• **GIVEN TASK**
Copy out the data from its first line down to and including the line containing "c''4 ais'8-. ges'8~( ges'8", leaving out the picture.

>> start DATASET EXCERPTS

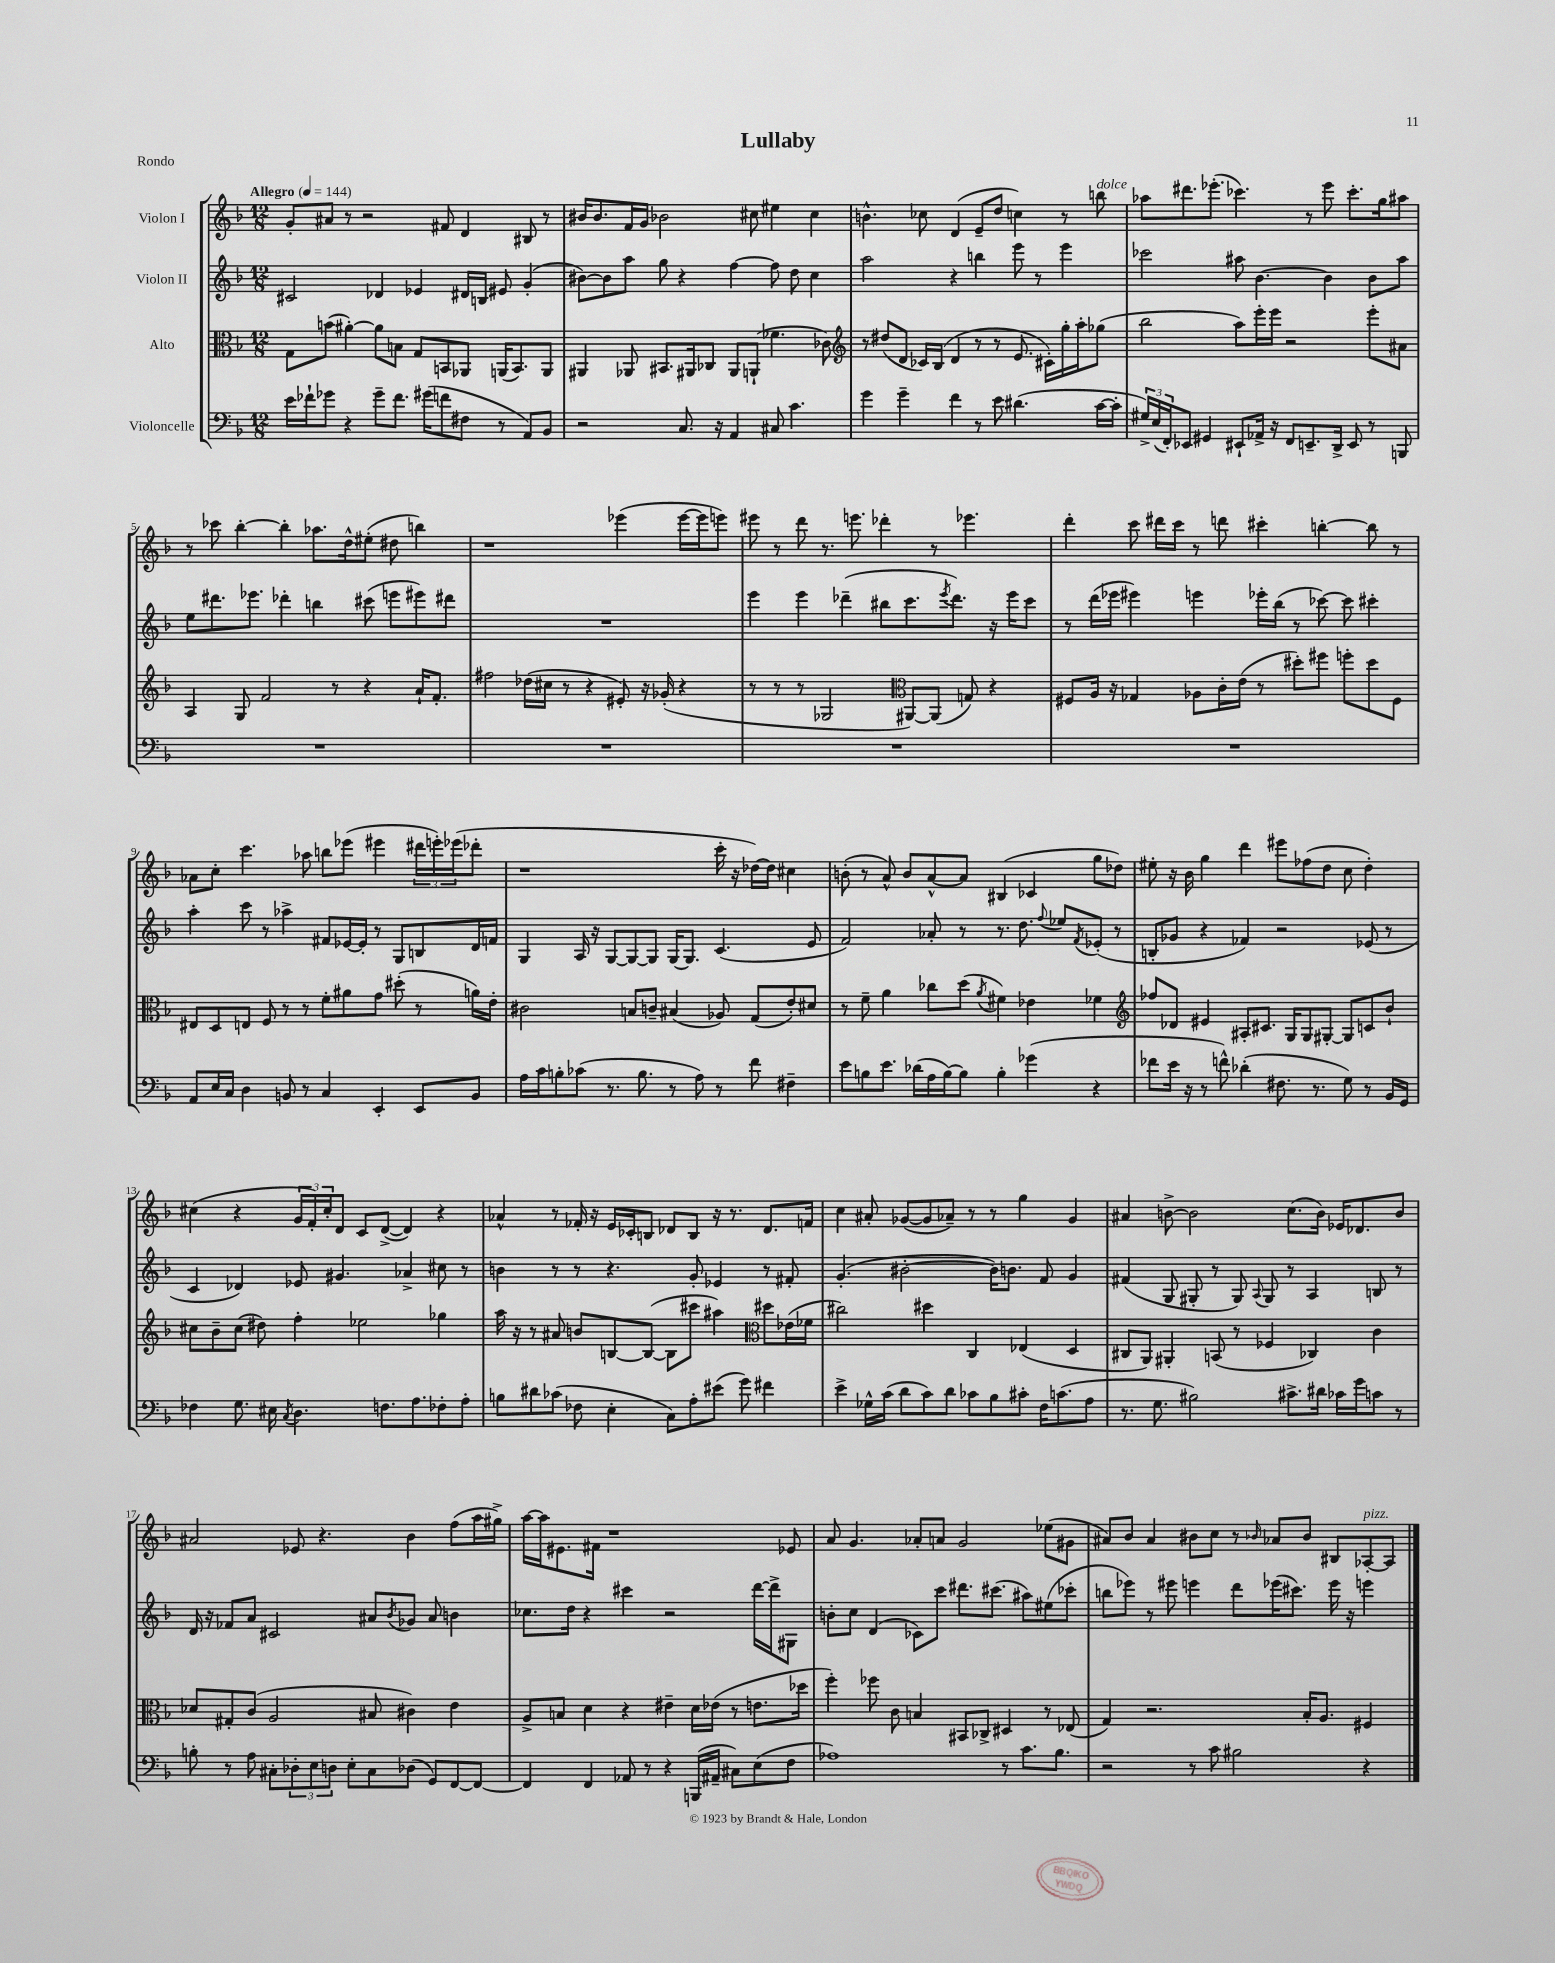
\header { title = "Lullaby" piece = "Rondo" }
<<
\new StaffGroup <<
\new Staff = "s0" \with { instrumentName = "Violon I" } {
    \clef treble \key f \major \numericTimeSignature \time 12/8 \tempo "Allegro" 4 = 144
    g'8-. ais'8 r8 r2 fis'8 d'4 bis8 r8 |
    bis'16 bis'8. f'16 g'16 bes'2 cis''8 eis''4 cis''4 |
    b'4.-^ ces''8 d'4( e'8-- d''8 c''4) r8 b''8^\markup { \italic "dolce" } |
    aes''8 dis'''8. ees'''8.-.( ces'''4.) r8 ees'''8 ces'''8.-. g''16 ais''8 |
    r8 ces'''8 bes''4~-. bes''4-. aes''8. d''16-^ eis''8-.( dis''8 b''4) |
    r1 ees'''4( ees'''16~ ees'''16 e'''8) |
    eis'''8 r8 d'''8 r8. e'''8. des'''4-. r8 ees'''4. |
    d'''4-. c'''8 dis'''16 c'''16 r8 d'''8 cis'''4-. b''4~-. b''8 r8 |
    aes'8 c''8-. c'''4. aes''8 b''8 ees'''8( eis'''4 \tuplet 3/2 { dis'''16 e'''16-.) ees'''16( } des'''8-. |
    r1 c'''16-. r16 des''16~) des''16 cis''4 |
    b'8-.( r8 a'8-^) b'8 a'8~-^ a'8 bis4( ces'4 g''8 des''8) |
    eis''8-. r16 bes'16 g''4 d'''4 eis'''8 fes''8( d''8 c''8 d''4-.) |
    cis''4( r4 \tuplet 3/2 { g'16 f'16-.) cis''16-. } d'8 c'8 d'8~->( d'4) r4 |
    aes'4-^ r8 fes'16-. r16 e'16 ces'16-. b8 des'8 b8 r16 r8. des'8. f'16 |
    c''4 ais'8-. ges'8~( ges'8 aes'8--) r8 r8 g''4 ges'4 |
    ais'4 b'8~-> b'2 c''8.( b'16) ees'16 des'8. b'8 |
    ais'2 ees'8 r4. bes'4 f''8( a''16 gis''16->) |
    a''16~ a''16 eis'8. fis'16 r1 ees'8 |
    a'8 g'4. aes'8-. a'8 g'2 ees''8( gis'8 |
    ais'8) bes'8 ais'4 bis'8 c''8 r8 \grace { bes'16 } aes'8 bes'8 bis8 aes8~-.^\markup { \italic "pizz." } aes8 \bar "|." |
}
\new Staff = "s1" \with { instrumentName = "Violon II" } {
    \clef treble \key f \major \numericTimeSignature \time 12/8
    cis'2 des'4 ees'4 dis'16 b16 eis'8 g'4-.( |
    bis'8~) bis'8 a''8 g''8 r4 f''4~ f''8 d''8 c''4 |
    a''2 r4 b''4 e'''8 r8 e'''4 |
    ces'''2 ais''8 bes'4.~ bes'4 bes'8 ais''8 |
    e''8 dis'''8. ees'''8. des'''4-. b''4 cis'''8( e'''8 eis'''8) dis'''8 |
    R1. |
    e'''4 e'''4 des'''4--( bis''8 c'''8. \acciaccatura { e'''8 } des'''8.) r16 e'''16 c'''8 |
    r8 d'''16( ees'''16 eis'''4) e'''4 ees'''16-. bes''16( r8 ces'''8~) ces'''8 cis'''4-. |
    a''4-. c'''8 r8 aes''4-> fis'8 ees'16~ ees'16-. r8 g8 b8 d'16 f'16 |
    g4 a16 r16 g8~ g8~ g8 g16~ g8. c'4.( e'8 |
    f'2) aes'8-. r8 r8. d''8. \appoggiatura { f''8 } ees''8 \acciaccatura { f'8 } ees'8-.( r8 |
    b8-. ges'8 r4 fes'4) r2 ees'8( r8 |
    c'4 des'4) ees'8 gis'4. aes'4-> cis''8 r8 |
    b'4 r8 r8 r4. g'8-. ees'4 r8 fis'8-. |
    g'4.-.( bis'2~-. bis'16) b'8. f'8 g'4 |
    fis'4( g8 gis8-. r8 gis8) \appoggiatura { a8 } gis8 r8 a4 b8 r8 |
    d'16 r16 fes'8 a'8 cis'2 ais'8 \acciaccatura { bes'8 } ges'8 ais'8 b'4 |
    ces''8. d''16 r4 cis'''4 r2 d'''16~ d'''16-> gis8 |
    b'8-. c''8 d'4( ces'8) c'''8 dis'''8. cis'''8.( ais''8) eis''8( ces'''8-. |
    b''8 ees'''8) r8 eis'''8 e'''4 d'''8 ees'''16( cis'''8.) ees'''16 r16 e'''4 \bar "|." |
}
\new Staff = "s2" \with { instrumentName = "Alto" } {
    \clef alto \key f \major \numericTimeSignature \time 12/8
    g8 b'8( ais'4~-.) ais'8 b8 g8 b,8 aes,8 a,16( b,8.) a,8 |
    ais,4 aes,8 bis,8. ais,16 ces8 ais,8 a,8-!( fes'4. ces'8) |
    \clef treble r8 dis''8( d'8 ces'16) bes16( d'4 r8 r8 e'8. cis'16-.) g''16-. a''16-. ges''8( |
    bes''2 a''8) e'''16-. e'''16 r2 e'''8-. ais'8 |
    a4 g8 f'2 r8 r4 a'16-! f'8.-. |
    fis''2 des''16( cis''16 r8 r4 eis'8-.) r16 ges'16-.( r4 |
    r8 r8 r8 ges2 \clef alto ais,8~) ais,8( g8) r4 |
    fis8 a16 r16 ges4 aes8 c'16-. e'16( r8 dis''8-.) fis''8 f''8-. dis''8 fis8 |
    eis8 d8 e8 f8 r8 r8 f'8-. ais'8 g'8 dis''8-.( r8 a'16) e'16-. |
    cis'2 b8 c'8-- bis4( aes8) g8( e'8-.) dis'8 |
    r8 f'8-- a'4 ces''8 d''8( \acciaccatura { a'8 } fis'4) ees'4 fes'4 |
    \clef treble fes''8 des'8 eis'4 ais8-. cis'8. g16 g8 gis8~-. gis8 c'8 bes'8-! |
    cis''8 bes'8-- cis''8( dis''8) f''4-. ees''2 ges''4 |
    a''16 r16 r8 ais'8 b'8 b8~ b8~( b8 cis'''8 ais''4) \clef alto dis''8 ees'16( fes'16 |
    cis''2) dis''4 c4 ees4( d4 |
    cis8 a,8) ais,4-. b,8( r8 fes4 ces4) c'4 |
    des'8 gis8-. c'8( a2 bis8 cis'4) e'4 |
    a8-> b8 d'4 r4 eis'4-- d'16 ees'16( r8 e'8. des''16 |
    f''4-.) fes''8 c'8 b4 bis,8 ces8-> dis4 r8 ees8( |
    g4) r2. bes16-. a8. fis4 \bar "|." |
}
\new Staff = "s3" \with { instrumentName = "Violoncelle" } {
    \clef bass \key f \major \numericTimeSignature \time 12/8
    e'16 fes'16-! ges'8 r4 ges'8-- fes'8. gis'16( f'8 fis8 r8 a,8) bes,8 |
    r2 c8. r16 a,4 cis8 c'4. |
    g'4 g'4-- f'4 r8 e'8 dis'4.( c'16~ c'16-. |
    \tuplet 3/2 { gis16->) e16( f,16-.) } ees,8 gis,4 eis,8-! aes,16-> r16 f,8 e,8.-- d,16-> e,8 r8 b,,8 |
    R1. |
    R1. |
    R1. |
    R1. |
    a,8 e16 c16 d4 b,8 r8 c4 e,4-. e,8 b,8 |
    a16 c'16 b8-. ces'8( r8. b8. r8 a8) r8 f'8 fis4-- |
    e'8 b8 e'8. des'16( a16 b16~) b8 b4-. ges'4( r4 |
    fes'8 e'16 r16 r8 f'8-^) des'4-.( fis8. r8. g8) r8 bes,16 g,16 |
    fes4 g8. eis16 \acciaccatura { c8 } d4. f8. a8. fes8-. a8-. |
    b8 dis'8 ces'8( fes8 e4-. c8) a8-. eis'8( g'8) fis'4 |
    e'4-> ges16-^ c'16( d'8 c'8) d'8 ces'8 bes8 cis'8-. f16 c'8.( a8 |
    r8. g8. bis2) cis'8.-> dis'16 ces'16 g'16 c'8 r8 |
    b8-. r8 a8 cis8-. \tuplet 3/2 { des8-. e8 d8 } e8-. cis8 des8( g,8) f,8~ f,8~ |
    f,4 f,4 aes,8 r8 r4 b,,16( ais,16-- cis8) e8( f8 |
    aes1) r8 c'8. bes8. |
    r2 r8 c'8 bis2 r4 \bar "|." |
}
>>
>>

>> end DATASET EXCERPTS

• **SOLUTION TO THE EXERCISE**
\header { title = "Lullaby" piece = "Rondo" }
<<
\new StaffGroup <<
\new Staff = "s0" \with { instrumentName = "Violon I" } {
    \clef treble \key f \major \numericTimeSignature \time 12/8 \tempo "Allegro" 4 = 144
    g'8-. ais'8 r8 r2 fis'8 d'4 bis8 r8 |
    bis'16 bis'8. f'16 g'16 bes'2 cis''8 eis''4 cis''4 |
    b'4.-^ ces''8 d'4( e'8-- d''8 c''4) r8 b''8^\markup { \italic "dolce" } |
    aes''8 dis'''8. ees'''8.-.( ces'''4.) r8 ees'''8 ces'''8.-. g''16 ais''8 |
    r8 ces'''8 bes''4~-. bes''4-. aes''8. d''16-^ eis''8-.( dis''8 b''4) |
    r1 ees'''4( ees'''16~ ees'''16 e'''8) |
    eis'''8 r8 d'''8 r8. e'''8. des'''4-. r8 ees'''4. |
    d'''4-. c'''8 dis'''16 c'''16 r8 d'''8 cis'''4-. b''4~-. b''8 r8 |
    aes'8 c''8-. c'''4. aes''8 b''8 ees'''8( eis'''4 \tuplet 3/2 { dis'''16 e'''16-.) ees'''16( } des'''8-. |
    r1 c'''16-. r16 des''16~) des''16 cis''4 |
    b'8-.( r8 a'8-^) b'8 a'8~-^ a'8 bis4( ces'4 g''8 des''8) |
    eis''8-. r16 bes'16 g''4 d'''4 eis'''8 fes''8( d''8 c''8 d''4-.) |
    cis''4( r4 \tuplet 3/2 { g'16 f'16-.) cis''16-. } d'8 c'8 d'8~->( d'4) r4 |
    aes'4-^ r8 fes'16-. r16 e'16 ces'16-. b8 des'8 b8 r16 r8. des'8. f'16 |
    c''4 ais'8-. ges'8~( ges'8 aes'8--) r8 r8 g''4 ges'4 |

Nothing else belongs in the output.